* [YOUR GOAL]: Word for word, restate each of the records below.

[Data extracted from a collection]
____

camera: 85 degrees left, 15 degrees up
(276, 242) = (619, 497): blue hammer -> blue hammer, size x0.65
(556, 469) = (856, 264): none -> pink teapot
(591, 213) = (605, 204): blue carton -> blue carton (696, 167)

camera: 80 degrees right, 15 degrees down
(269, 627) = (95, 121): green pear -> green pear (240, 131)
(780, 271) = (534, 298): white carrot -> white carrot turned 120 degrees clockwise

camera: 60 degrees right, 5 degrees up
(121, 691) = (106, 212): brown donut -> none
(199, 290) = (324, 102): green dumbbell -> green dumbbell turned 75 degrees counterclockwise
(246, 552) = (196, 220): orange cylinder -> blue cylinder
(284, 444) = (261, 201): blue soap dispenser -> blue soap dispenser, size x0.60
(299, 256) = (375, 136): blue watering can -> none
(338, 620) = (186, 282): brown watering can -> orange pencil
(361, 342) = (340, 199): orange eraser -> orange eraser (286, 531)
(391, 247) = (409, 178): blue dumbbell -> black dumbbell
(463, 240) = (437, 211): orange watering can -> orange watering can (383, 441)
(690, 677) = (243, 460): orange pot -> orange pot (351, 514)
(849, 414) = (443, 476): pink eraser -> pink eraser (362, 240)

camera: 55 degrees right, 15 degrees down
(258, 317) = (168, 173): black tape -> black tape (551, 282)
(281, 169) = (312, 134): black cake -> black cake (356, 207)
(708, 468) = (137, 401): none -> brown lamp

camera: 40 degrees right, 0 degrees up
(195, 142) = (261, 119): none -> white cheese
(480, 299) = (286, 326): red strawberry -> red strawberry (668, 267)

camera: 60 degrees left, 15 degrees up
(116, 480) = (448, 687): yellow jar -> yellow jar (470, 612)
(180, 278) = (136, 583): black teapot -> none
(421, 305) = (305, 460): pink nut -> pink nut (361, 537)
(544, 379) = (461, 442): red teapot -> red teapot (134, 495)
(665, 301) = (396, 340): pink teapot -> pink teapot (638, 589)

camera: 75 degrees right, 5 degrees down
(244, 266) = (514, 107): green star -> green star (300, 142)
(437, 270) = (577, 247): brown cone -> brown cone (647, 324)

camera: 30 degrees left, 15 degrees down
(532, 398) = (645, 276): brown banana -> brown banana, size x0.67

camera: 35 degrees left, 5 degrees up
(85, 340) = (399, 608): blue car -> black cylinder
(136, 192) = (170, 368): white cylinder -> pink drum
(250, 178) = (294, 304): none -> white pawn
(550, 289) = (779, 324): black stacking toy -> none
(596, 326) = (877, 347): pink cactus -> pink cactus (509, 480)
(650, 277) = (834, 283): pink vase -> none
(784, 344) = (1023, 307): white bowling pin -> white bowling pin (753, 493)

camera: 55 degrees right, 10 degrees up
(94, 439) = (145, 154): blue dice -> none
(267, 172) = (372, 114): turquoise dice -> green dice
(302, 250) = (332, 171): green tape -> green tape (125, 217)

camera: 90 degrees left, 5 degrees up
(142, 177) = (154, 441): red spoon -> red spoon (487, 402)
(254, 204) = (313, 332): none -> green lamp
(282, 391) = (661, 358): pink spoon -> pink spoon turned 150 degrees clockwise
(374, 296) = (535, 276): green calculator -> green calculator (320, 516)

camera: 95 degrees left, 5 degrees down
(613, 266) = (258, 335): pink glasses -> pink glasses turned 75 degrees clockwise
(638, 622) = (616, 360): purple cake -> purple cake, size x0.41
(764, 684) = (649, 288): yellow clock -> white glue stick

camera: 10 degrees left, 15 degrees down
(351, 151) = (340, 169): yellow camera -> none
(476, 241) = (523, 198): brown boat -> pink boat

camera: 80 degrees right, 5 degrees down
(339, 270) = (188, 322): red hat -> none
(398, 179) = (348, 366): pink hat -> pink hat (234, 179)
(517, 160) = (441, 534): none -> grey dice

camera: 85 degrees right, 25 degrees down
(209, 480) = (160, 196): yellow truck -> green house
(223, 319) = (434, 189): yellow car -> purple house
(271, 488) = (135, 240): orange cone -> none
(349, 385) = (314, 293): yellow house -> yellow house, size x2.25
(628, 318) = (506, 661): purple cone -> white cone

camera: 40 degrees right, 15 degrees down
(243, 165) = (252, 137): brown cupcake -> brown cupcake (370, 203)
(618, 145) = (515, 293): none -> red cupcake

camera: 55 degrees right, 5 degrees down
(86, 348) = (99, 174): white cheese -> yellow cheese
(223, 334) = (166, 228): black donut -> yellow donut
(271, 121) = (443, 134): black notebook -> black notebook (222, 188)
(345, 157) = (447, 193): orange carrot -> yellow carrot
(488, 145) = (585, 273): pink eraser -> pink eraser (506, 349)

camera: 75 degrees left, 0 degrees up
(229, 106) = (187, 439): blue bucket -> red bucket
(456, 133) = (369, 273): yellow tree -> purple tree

____

* [ANSWER SECTION]:
camera: 85 degrees left, 15 degrees up
(276, 242) = (619, 497): blue hammer -> blue hammer, size x0.65
(556, 469) = (856, 264): none -> pink teapot
(591, 213) = (605, 204): blue carton -> blue carton (696, 167)

camera: 80 degrees right, 15 degrees down
(269, 627) = (95, 121): green pear -> green pear (240, 131)
(780, 271) = (534, 298): white carrot -> white carrot turned 120 degrees clockwise

camera: 60 degrees right, 5 degrees up
(121, 691) = (106, 212): brown donut -> none
(199, 290) = (324, 102): green dumbbell -> green dumbbell turned 75 degrees counterclockwise
(246, 552) = (196, 220): orange cylinder -> blue cylinder
(284, 444) = (261, 201): blue soap dispenser -> blue soap dispenser, size x0.60
(299, 256) = (375, 136): blue watering can -> none
(338, 620) = (186, 282): brown watering can -> orange pencil
(361, 342) = (340, 199): orange eraser -> orange eraser (286, 531)
(391, 247) = (409, 178): blue dumbbell -> black dumbbell
(463, 240) = (437, 211): orange watering can -> orange watering can (383, 441)
(690, 677) = (243, 460): orange pot -> orange pot (351, 514)
(849, 414) = (443, 476): pink eraser -> pink eraser (362, 240)

camera: 55 degrees right, 15 degrees down
(258, 317) = (168, 173): black tape -> black tape (551, 282)
(281, 169) = (312, 134): black cake -> black cake (356, 207)
(708, 468) = (137, 401): none -> brown lamp

camera: 40 degrees right, 0 degrees up
(195, 142) = (261, 119): none -> white cheese
(480, 299) = (286, 326): red strawberry -> red strawberry (668, 267)

camera: 60 degrees left, 15 degrees up
(116, 480) = (448, 687): yellow jar -> yellow jar (470, 612)
(180, 278) = (136, 583): black teapot -> none
(421, 305) = (305, 460): pink nut -> pink nut (361, 537)
(544, 379) = (461, 442): red teapot -> red teapot (134, 495)
(665, 301) = (396, 340): pink teapot -> pink teapot (638, 589)

camera: 75 degrees right, 5 degrees down
(244, 266) = (514, 107): green star -> green star (300, 142)
(437, 270) = (577, 247): brown cone -> brown cone (647, 324)

camera: 30 degrees left, 15 degrees down
(532, 398) = (645, 276): brown banana -> brown banana, size x0.67

camera: 35 degrees left, 5 degrees up
(85, 340) = (399, 608): blue car -> black cylinder
(136, 192) = (170, 368): white cylinder -> pink drum
(250, 178) = (294, 304): none -> white pawn
(550, 289) = (779, 324): black stacking toy -> none
(596, 326) = (877, 347): pink cactus -> pink cactus (509, 480)
(650, 277) = (834, 283): pink vase -> none
(784, 344) = (1023, 307): white bowling pin -> white bowling pin (753, 493)

camera: 55 degrees right, 10 degrees up
(94, 439) = (145, 154): blue dice -> none
(267, 172) = (372, 114): turquoise dice -> green dice
(302, 250) = (332, 171): green tape -> green tape (125, 217)

camera: 90 degrees left, 5 degrees up
(142, 177) = (154, 441): red spoon -> red spoon (487, 402)
(254, 204) = (313, 332): none -> green lamp
(282, 391) = (661, 358): pink spoon -> pink spoon turned 150 degrees clockwise
(374, 296) = (535, 276): green calculator -> green calculator (320, 516)

camera: 95 degrees left, 5 degrees down
(613, 266) = (258, 335): pink glasses -> pink glasses turned 75 degrees clockwise
(638, 622) = (616, 360): purple cake -> purple cake, size x0.41
(764, 684) = (649, 288): yellow clock -> white glue stick

camera: 10 degrees left, 15 degrees down
(351, 151) = (340, 169): yellow camera -> none
(476, 241) = (523, 198): brown boat -> pink boat

camera: 80 degrees right, 5 degrees down
(339, 270) = (188, 322): red hat -> none
(398, 179) = (348, 366): pink hat -> pink hat (234, 179)
(517, 160) = (441, 534): none -> grey dice

camera: 85 degrees right, 25 degrees down
(209, 480) = (160, 196): yellow truck -> green house
(223, 319) = (434, 189): yellow car -> purple house
(271, 488) = (135, 240): orange cone -> none
(349, 385) = (314, 293): yellow house -> yellow house, size x2.25
(628, 318) = (506, 661): purple cone -> white cone

camera: 40 degrees right, 15 degrees down
(243, 165) = (252, 137): brown cupcake -> brown cupcake (370, 203)
(618, 145) = (515, 293): none -> red cupcake

camera: 55 degrees right, 5 degrees down
(86, 348) = (99, 174): white cheese -> yellow cheese
(223, 334) = (166, 228): black donut -> yellow donut
(271, 121) = (443, 134): black notebook -> black notebook (222, 188)
(345, 157) = (447, 193): orange carrot -> yellow carrot
(488, 145) = (585, 273): pink eraser -> pink eraser (506, 349)

camera: 75 degrees left, 0 degrees up
(229, 106) = (187, 439): blue bucket -> red bucket
(456, 133) = (369, 273): yellow tree -> purple tree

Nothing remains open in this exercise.